Required work =
With the pictures excluded, repeat every entry exactly.

Available data =
▶

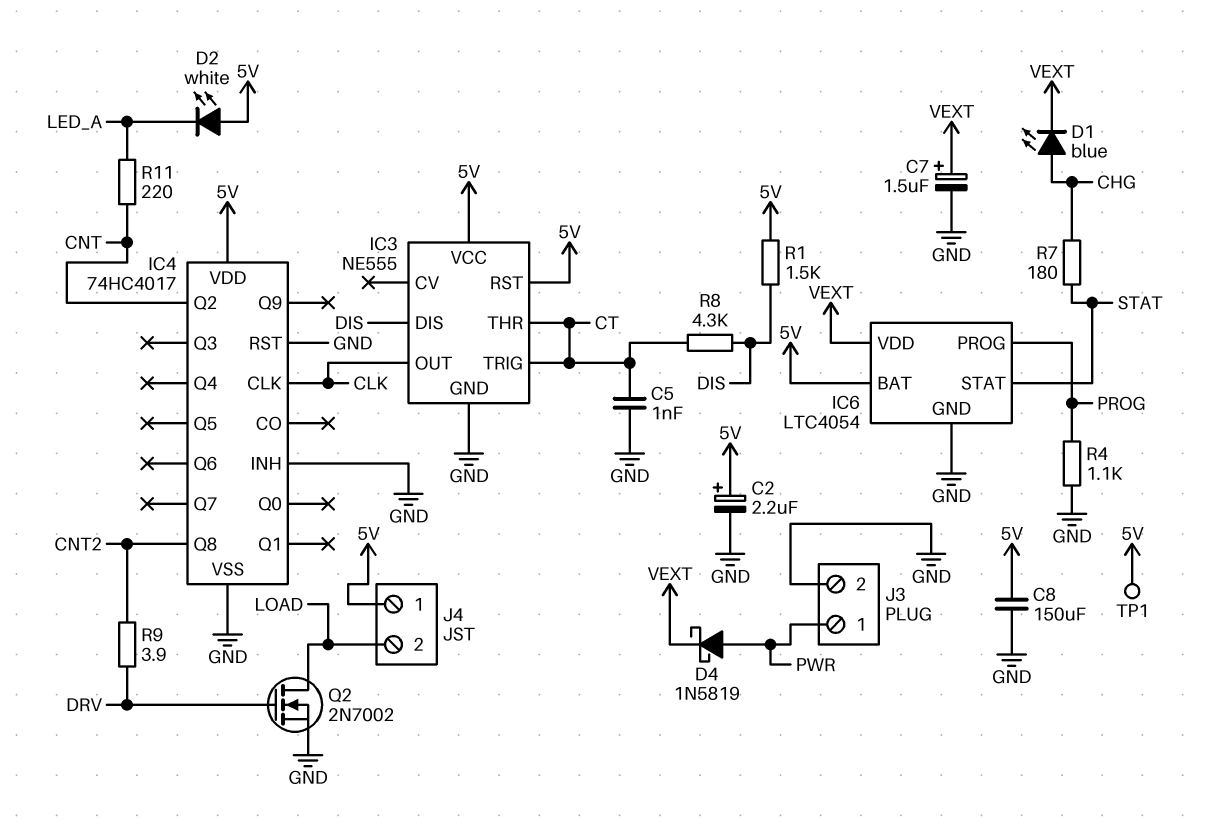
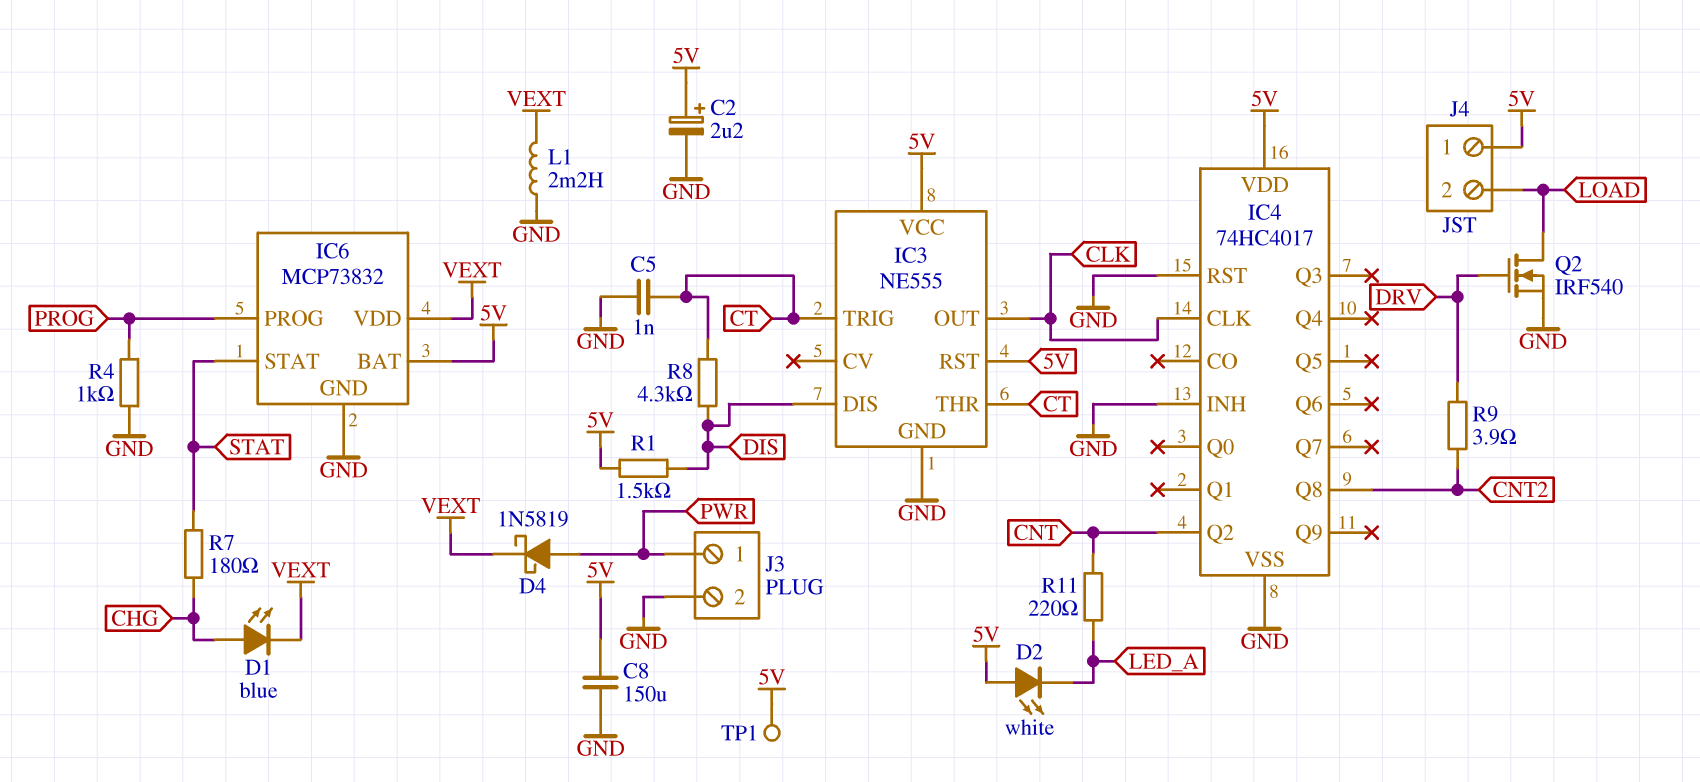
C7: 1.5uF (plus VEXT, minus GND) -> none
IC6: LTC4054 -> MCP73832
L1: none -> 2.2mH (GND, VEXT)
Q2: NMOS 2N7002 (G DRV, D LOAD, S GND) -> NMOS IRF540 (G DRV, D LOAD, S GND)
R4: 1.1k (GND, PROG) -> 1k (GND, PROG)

◀

Solved problem =
C7: 1.5uF (plus VEXT, minus GND) -> none
IC6: LTC4054 -> MCP73832
L1: none -> 2.2mH (GND, VEXT)
Q2: NMOS 2N7002 (G DRV, D LOAD, S GND) -> NMOS IRF540 (G DRV, D LOAD, S GND)
R4: 1.1k (GND, PROG) -> 1k (GND, PROG)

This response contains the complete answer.